Exercise requirements: Could you set down, exactly as they stand, only the lines from the one containing "camera: 90 degrees right, 25 degrees down" through the end of the listing?

Provided records:
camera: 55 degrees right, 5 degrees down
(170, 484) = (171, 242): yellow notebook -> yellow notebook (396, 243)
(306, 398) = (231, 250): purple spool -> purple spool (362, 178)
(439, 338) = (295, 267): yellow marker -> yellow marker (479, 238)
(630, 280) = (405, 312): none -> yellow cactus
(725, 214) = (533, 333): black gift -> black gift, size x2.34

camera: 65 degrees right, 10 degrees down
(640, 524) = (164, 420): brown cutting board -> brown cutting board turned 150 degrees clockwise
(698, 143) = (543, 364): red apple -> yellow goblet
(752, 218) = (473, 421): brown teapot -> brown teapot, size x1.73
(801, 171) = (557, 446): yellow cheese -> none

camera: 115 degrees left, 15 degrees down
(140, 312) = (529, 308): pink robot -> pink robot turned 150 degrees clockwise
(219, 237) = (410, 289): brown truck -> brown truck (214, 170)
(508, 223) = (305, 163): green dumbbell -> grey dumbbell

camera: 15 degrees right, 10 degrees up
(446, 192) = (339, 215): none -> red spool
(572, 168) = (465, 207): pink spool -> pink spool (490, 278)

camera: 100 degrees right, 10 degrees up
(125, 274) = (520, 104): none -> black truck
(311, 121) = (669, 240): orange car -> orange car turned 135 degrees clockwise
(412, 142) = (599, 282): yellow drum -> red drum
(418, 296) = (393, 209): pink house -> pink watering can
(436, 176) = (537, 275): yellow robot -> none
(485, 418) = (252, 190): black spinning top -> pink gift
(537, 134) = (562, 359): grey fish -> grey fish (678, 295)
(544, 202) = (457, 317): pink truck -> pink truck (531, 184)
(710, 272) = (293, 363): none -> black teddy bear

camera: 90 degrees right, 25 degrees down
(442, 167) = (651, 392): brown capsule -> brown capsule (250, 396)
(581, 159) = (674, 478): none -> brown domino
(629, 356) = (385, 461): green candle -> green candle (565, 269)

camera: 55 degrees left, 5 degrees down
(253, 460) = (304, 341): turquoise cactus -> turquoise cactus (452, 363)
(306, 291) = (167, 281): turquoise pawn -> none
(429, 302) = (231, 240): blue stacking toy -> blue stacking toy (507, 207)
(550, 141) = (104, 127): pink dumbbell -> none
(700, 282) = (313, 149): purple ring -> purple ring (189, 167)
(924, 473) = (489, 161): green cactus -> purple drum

Task response:
camera: 90 degrees right, 25 degrees down
(442, 167) = (651, 392): brown capsule -> brown capsule (250, 396)
(581, 159) = (674, 478): none -> brown domino
(629, 356) = (385, 461): green candle -> green candle (565, 269)

camera: 55 degrees left, 5 degrees down
(253, 460) = (304, 341): turquoise cactus -> turquoise cactus (452, 363)
(306, 291) = (167, 281): turquoise pawn -> none
(429, 302) = (231, 240): blue stacking toy -> blue stacking toy (507, 207)
(550, 141) = (104, 127): pink dumbbell -> none
(700, 282) = (313, 149): purple ring -> purple ring (189, 167)
(924, 473) = (489, 161): green cactus -> purple drum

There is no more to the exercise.